[Provided material Boundary: Start]

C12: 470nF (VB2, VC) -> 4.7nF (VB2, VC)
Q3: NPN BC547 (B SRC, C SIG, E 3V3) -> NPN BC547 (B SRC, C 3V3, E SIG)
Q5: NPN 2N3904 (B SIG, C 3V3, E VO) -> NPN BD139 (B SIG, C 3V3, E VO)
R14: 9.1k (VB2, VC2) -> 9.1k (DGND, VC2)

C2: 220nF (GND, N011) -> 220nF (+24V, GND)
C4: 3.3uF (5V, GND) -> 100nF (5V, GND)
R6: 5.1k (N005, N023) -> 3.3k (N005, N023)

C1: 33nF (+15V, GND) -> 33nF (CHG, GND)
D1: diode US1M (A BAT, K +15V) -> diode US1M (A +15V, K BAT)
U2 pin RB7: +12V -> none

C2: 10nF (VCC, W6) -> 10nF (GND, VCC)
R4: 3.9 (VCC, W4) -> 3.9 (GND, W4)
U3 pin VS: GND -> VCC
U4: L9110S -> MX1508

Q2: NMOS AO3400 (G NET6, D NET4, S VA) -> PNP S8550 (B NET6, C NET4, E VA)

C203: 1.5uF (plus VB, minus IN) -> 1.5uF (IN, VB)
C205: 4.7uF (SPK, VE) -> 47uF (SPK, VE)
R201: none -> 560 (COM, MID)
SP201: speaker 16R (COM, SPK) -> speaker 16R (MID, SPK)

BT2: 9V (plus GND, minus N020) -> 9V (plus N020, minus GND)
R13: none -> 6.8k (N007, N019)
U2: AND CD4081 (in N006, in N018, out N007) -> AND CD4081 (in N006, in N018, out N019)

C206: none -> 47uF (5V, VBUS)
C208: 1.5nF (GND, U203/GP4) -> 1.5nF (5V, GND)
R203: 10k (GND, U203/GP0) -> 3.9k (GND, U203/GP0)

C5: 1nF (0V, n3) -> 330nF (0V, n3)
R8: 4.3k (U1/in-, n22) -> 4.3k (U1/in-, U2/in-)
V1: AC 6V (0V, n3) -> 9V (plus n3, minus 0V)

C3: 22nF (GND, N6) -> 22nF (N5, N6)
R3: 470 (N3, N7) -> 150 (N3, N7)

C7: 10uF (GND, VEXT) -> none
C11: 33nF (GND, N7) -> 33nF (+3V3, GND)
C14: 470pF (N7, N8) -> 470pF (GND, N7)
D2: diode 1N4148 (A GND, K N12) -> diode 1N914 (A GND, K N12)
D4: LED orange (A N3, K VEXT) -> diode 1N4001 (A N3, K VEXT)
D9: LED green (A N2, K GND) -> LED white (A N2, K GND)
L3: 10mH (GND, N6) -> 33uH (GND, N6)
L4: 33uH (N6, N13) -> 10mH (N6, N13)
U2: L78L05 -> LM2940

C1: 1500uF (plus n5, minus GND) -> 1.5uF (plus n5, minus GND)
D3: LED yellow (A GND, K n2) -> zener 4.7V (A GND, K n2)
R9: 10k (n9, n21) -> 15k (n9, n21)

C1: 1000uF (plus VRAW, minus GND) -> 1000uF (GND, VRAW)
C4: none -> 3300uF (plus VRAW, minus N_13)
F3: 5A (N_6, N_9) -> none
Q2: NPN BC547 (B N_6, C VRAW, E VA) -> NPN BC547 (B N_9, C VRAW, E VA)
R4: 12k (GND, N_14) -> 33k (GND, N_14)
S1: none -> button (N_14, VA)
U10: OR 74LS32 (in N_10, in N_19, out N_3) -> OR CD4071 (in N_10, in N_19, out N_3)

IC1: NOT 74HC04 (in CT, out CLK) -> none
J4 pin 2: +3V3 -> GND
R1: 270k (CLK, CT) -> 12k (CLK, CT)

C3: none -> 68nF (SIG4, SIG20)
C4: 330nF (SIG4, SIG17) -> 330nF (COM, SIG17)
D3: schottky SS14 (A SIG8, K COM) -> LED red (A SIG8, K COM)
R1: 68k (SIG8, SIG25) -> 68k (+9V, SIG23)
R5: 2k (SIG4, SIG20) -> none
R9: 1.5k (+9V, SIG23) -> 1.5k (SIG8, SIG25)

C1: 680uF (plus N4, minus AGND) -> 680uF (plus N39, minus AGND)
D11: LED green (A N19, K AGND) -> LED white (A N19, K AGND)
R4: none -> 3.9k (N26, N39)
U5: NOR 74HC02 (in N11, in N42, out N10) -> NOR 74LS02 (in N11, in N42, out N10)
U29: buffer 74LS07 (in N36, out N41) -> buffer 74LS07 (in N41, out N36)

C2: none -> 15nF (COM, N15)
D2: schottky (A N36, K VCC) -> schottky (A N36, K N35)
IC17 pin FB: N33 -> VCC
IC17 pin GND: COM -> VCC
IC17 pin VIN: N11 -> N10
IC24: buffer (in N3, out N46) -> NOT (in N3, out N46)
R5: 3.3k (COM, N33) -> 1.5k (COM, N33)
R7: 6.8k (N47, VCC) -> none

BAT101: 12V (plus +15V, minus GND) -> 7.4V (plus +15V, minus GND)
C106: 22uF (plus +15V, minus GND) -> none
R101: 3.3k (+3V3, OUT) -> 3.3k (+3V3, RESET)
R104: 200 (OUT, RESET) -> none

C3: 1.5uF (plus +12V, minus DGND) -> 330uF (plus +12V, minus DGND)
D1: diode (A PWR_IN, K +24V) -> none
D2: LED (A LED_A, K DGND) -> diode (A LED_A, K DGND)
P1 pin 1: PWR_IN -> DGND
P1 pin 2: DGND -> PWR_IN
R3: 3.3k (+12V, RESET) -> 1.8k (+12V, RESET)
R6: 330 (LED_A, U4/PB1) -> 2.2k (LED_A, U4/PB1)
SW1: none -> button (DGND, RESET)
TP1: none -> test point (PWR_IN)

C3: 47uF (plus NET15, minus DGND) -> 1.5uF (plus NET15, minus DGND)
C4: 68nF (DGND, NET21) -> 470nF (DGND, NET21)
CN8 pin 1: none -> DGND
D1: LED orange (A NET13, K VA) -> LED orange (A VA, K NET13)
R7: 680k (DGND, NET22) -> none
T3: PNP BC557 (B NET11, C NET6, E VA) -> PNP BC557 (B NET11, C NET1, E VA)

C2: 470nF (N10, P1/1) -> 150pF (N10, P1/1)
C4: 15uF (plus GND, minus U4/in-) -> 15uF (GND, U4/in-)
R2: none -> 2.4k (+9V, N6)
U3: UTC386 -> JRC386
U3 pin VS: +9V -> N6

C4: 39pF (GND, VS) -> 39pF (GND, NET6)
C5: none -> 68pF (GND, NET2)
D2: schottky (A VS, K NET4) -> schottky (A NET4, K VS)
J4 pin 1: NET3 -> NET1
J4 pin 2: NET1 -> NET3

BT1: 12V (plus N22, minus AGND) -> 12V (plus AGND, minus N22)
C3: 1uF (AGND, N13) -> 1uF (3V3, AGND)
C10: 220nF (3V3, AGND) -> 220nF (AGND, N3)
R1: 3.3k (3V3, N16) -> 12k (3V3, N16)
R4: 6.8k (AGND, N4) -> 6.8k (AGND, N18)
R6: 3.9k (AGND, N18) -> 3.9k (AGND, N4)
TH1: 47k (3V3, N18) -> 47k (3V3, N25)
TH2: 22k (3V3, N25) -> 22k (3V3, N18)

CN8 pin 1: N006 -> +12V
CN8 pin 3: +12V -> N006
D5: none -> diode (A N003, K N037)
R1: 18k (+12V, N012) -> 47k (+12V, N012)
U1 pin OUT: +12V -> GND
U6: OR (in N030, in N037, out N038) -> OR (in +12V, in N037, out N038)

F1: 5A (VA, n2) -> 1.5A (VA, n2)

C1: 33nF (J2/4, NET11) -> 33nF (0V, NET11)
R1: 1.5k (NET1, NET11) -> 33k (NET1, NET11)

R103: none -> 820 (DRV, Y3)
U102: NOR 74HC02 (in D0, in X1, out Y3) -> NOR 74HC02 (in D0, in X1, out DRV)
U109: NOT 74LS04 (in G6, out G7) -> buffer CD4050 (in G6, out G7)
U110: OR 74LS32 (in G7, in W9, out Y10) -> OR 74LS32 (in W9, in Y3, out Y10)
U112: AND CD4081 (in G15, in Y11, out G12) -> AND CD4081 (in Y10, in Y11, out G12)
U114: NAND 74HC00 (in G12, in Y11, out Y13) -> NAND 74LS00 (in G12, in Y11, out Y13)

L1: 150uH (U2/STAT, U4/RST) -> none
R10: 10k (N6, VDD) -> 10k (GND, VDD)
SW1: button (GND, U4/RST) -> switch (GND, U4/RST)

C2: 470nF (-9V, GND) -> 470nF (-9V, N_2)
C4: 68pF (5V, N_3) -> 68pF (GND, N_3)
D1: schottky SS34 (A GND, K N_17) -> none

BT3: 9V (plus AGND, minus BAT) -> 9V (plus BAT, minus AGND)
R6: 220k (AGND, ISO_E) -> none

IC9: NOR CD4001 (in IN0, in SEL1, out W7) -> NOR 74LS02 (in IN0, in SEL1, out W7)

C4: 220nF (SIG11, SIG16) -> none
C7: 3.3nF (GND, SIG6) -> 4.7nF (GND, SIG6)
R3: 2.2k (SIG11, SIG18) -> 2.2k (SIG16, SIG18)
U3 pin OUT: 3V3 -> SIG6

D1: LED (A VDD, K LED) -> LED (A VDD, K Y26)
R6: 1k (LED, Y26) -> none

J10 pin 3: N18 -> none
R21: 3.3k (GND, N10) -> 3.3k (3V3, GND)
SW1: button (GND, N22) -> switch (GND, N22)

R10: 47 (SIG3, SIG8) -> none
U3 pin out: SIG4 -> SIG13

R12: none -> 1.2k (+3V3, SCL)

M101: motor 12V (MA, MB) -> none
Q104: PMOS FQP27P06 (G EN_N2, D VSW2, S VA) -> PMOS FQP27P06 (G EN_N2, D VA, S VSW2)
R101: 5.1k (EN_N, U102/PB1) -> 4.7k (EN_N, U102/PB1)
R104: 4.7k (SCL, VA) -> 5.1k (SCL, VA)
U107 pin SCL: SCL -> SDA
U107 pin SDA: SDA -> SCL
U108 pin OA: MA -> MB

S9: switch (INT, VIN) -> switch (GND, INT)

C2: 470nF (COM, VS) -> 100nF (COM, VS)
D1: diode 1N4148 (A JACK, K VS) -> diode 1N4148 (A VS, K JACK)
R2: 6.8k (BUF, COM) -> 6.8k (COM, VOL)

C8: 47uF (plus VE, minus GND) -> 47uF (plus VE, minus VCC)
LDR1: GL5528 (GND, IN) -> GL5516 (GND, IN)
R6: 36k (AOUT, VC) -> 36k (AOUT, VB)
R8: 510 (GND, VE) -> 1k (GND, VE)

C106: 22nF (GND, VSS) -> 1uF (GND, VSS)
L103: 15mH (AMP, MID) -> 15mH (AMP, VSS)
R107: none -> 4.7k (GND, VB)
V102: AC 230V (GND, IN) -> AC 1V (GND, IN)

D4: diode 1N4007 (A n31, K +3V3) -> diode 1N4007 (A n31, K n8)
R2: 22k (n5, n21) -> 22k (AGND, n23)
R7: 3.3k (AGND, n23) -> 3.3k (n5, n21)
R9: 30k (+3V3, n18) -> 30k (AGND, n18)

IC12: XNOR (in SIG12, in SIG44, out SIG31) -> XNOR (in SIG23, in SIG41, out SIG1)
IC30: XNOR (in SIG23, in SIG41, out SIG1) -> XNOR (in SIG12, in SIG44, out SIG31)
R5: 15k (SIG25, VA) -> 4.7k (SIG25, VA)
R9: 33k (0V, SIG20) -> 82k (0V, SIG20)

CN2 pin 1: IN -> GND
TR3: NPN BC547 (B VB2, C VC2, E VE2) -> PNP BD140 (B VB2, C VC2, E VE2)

[Provided material Boundary: End]

In the listing above, find the line containing "C4: 68pF (5V, N_3) -> 68pF (GND, N_3)" and the line containing "C2: 470nF (COM, VS) -> 100nF (COM, VS)", then retype both and every line between them exactly, with nothing else.

Written solution:
C4: 68pF (5V, N_3) -> 68pF (GND, N_3)
D1: schottky SS34 (A GND, K N_17) -> none

BT3: 9V (plus AGND, minus BAT) -> 9V (plus BAT, minus AGND)
R6: 220k (AGND, ISO_E) -> none

IC9: NOR CD4001 (in IN0, in SEL1, out W7) -> NOR 74LS02 (in IN0, in SEL1, out W7)

C4: 220nF (SIG11, SIG16) -> none
C7: 3.3nF (GND, SIG6) -> 4.7nF (GND, SIG6)
R3: 2.2k (SIG11, SIG18) -> 2.2k (SIG16, SIG18)
U3 pin OUT: 3V3 -> SIG6

D1: LED (A VDD, K LED) -> LED (A VDD, K Y26)
R6: 1k (LED, Y26) -> none

J10 pin 3: N18 -> none
R21: 3.3k (GND, N10) -> 3.3k (3V3, GND)
SW1: button (GND, N22) -> switch (GND, N22)

R10: 47 (SIG3, SIG8) -> none
U3 pin out: SIG4 -> SIG13

R12: none -> 1.2k (+3V3, SCL)

M101: motor 12V (MA, MB) -> none
Q104: PMOS FQP27P06 (G EN_N2, D VSW2, S VA) -> PMOS FQP27P06 (G EN_N2, D VA, S VSW2)
R101: 5.1k (EN_N, U102/PB1) -> 4.7k (EN_N, U102/PB1)
R104: 4.7k (SCL, VA) -> 5.1k (SCL, VA)
U107 pin SCL: SCL -> SDA
U107 pin SDA: SDA -> SCL
U108 pin OA: MA -> MB

S9: switch (INT, VIN) -> switch (GND, INT)

C2: 470nF (COM, VS) -> 100nF (COM, VS)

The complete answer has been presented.